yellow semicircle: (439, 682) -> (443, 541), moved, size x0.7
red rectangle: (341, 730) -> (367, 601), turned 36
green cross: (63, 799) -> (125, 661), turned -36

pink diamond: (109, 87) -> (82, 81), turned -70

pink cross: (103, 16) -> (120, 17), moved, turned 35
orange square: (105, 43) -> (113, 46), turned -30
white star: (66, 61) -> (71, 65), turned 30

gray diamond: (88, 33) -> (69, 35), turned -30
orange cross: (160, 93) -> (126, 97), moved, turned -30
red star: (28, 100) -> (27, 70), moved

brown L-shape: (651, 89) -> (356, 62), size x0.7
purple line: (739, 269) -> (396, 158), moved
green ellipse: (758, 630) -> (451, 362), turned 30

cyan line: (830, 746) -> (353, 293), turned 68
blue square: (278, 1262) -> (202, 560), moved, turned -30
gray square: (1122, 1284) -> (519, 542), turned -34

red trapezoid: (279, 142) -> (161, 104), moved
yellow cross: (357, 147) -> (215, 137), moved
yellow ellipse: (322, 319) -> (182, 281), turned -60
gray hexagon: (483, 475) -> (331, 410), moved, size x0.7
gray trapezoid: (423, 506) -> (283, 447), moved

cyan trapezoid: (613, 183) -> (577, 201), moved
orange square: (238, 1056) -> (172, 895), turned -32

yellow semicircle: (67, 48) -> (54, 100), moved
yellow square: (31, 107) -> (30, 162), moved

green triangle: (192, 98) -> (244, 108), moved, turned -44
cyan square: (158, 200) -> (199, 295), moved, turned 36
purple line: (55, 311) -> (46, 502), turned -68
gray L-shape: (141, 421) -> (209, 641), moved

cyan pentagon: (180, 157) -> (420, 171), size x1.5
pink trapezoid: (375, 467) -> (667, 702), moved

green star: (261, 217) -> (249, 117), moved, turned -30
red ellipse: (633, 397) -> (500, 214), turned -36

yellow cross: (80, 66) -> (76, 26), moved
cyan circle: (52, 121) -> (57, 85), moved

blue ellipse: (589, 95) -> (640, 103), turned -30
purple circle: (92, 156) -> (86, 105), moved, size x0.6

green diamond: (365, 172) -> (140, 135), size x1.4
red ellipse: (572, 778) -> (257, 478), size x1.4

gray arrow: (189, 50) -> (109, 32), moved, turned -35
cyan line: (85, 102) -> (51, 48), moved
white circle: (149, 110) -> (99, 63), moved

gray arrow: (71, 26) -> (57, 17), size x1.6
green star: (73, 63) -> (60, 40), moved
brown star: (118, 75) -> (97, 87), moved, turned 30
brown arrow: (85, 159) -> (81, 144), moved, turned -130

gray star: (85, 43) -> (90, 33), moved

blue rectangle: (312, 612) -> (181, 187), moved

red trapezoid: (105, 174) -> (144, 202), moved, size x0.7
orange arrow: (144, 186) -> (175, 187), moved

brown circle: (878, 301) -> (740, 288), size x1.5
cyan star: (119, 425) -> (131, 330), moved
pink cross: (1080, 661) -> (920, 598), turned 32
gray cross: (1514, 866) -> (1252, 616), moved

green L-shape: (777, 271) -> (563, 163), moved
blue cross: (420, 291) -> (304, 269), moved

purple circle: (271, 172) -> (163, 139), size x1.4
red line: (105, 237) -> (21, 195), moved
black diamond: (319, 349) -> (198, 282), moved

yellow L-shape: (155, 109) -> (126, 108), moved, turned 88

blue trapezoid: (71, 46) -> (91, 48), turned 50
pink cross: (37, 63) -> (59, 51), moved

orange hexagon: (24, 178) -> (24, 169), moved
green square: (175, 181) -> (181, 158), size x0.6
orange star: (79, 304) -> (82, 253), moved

■ WHAT YOU HAVE TO DO: An exact copy of the lines above, from the one containing "red ellipse: (633, 397)" down to the one containing "gray arrow: (189, 50)" and including both, is the whole answer; retype it and nothing else.

■ RESULT:
red ellipse: (633, 397) -> (500, 214), turned -36

yellow cross: (80, 66) -> (76, 26), moved
cyan circle: (52, 121) -> (57, 85), moved

blue ellipse: (589, 95) -> (640, 103), turned -30
purple circle: (92, 156) -> (86, 105), moved, size x0.6

green diamond: (365, 172) -> (140, 135), size x1.4
red ellipse: (572, 778) -> (257, 478), size x1.4

gray arrow: (189, 50) -> (109, 32), moved, turned -35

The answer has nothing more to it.